Description of the task – Which of the lines in the data below contain the string "none"? Copy each of them.

= = = =

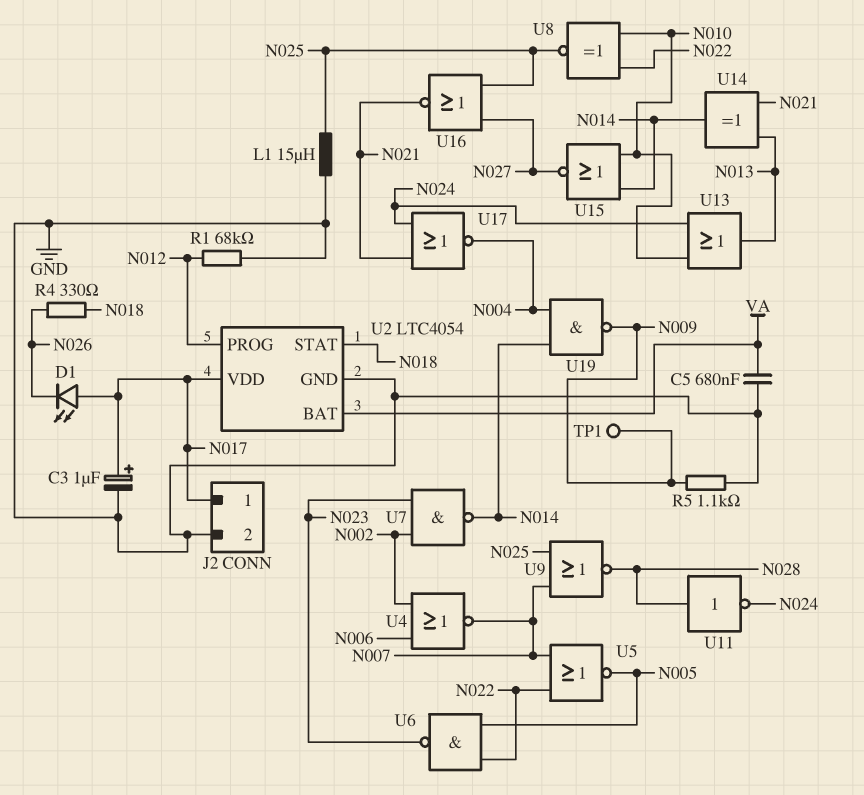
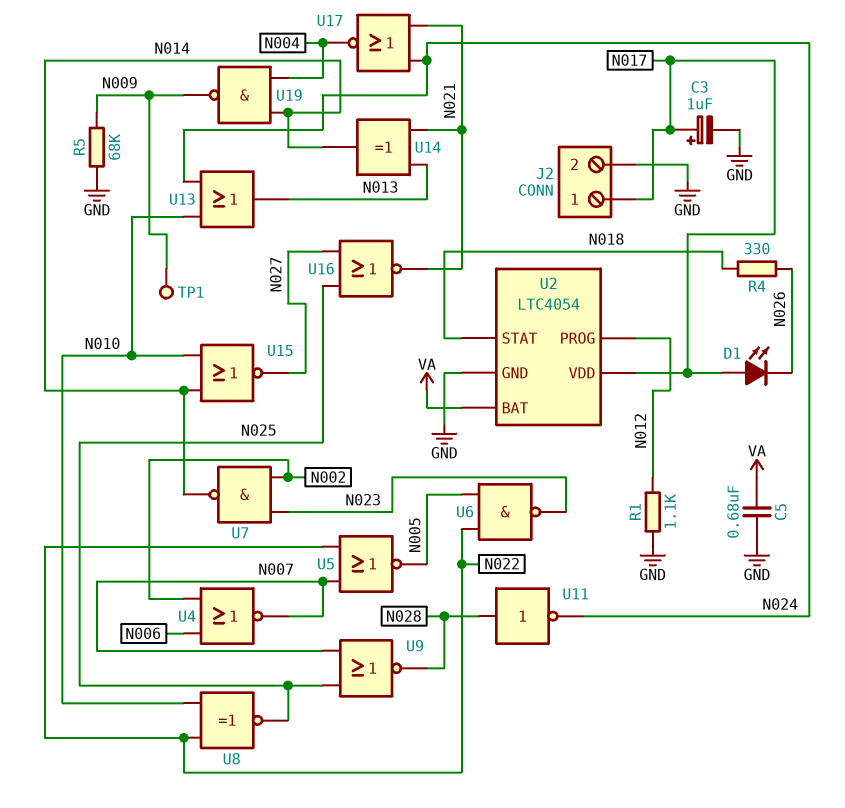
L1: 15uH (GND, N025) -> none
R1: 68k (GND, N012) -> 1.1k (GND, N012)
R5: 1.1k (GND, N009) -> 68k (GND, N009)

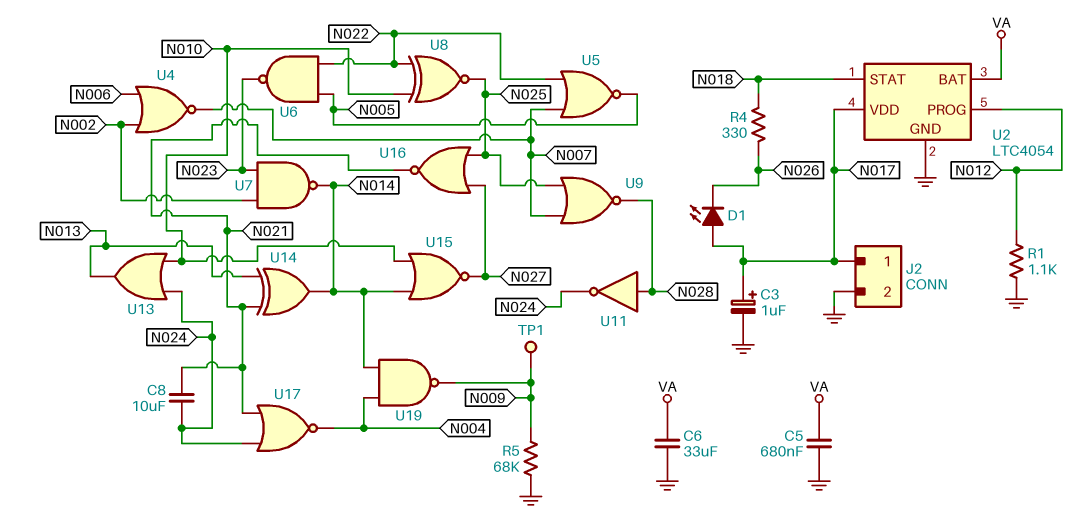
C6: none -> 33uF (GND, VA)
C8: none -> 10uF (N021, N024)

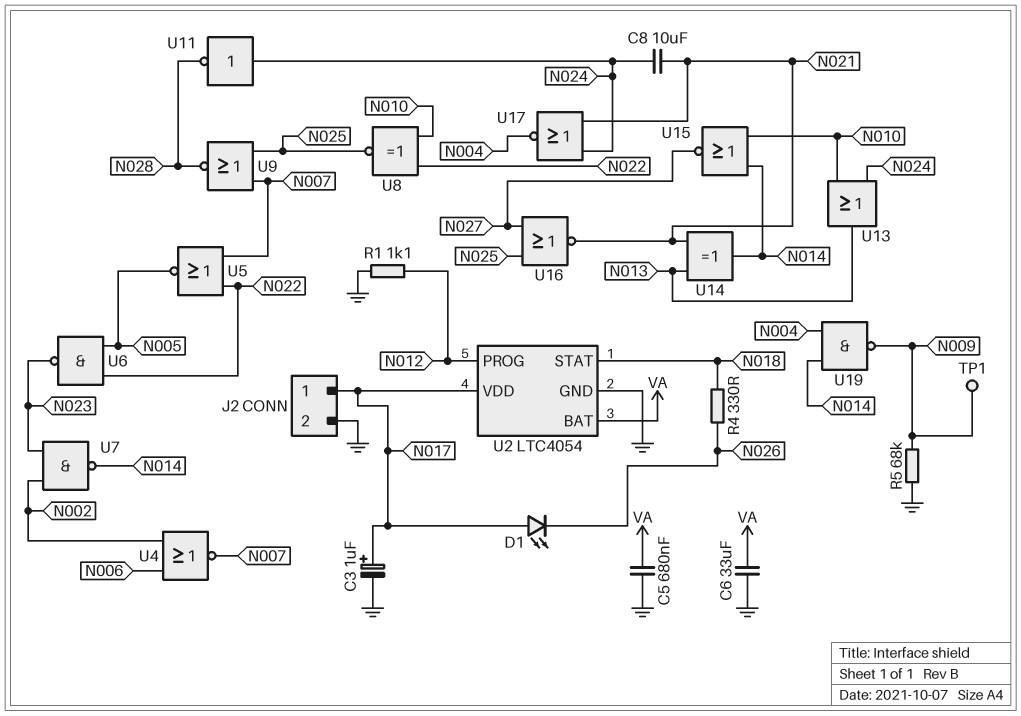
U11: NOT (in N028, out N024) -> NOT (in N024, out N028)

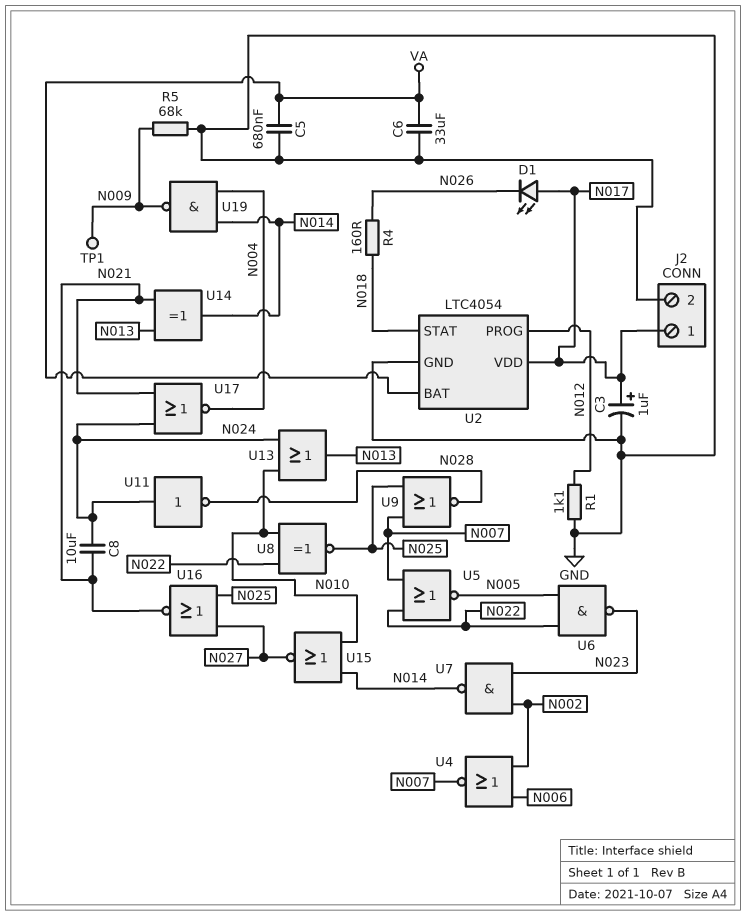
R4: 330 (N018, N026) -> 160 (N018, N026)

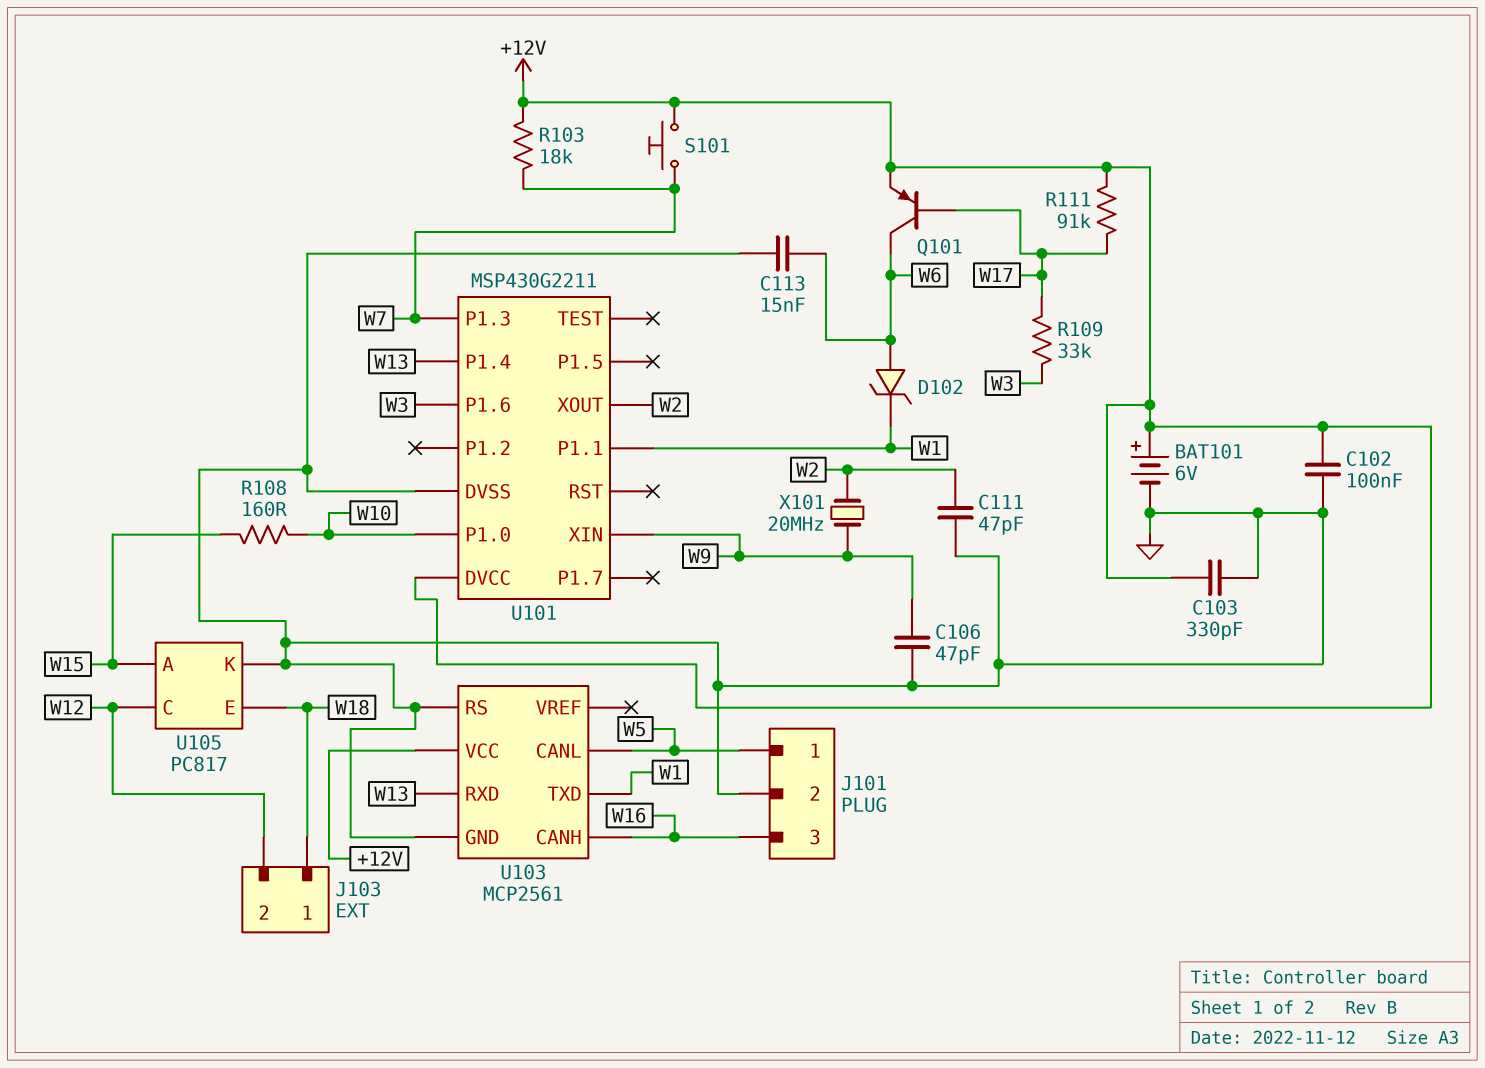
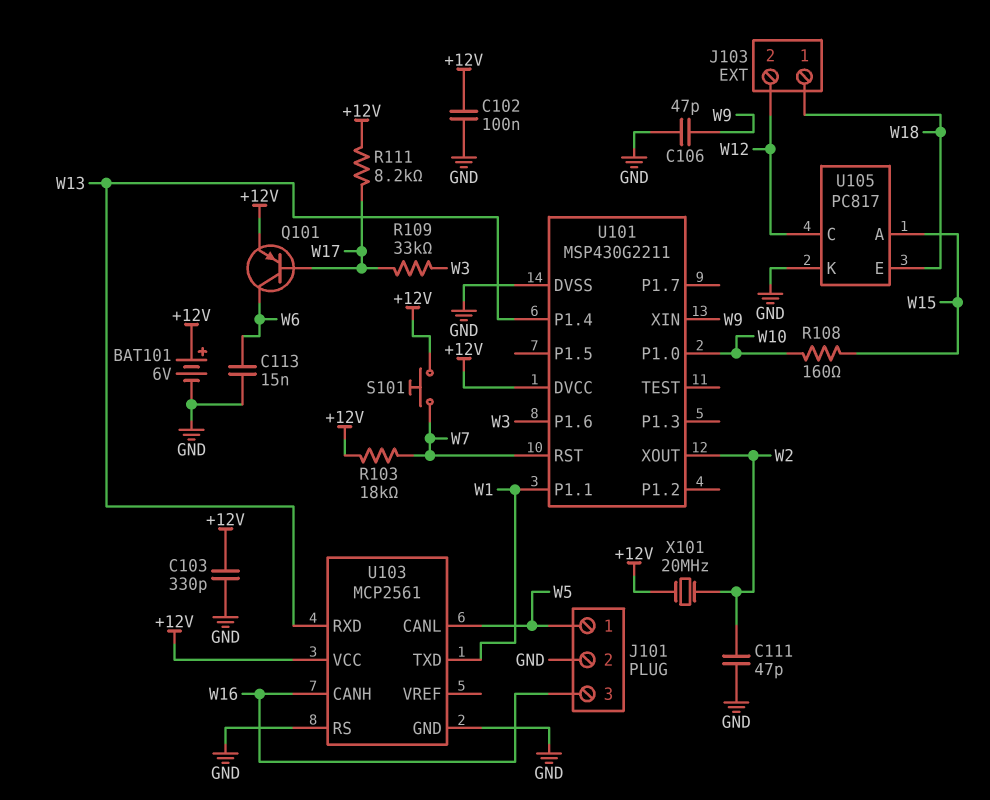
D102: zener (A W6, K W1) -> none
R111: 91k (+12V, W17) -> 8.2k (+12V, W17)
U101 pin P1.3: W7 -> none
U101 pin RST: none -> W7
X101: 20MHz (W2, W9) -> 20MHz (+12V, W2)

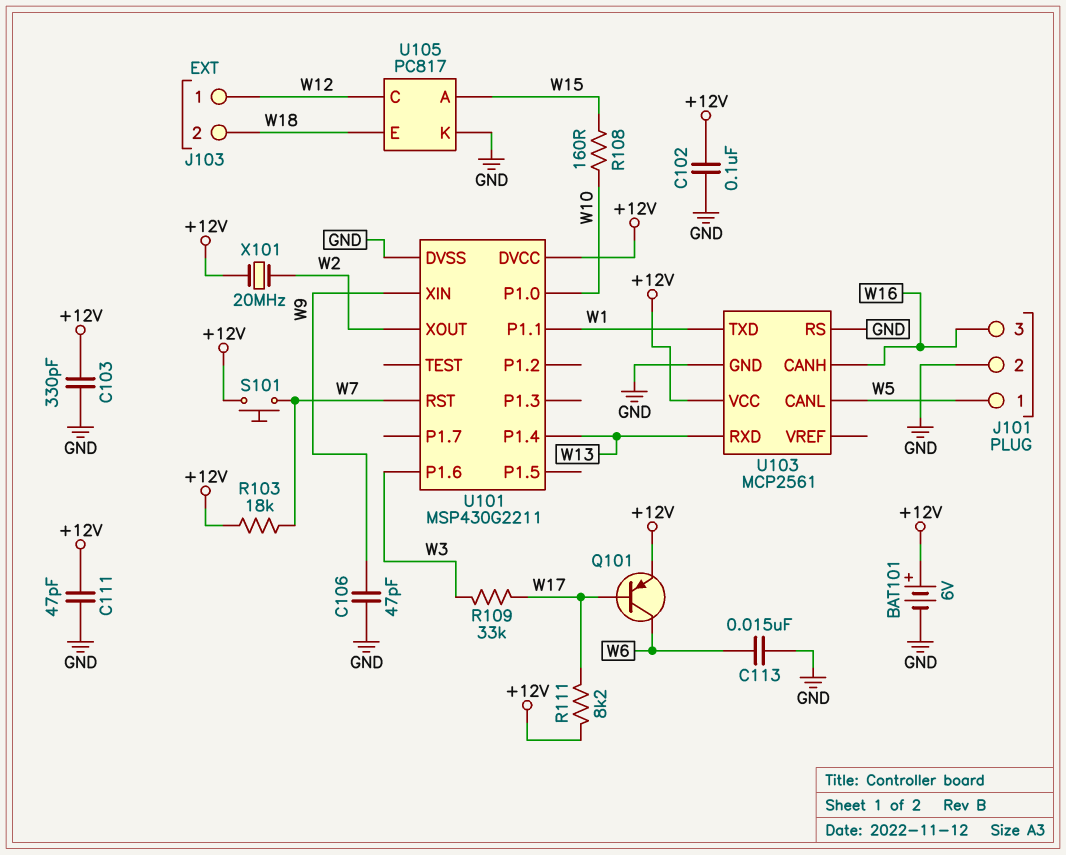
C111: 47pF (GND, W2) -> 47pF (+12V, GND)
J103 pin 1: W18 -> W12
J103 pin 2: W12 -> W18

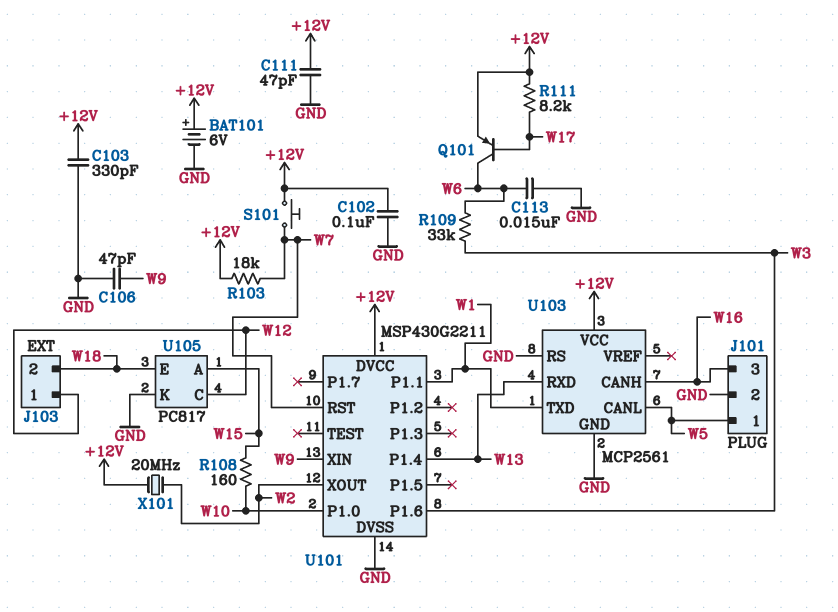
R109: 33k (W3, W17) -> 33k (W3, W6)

= = = =

The answer –
L1: 15uH (GND, N025) -> none
C6: none -> 33uF (GND, VA)
C8: none -> 10uF (N021, N024)
D102: zener (A W6, K W1) -> none
U101 pin P1.3: W7 -> none
U101 pin RST: none -> W7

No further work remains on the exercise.